• _TASK STATEMENT_: Begin with the line that contains "(921, 476) = (863, 327): none -> black cactus" and transcribe each line after it, up to and including the last line of the listing below.

• _COLLECTED DATA_:
_ _ _ _

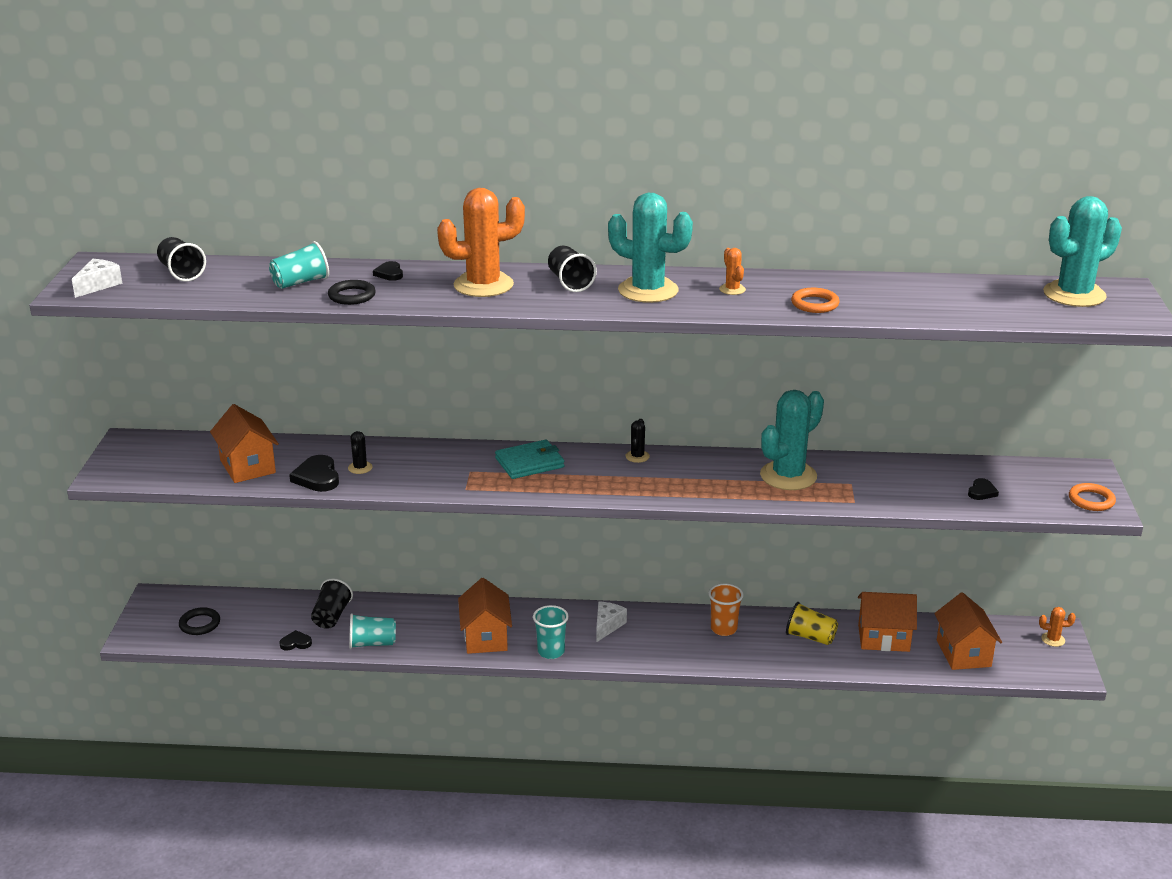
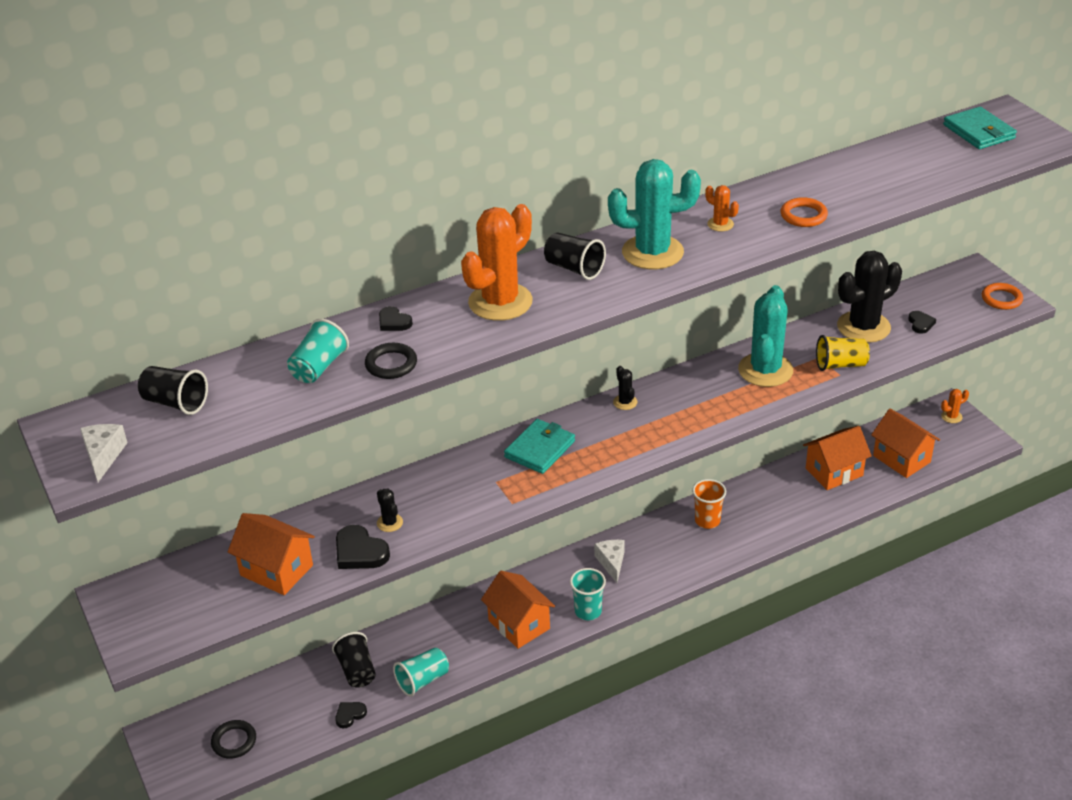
camera: 30 degrees left, 10 degrees up
(810, 637) = (780, 497): yellow cup -> yellow cup (840, 365)
(921, 476) = (863, 327): none -> black cactus
(1074, 295) = (978, 132): turquoise cactus -> turquoise wallet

_ _ _ _

• _SOLUTION BELOW_:
(921, 476) = (863, 327): none -> black cactus
(1074, 295) = (978, 132): turquoise cactus -> turquoise wallet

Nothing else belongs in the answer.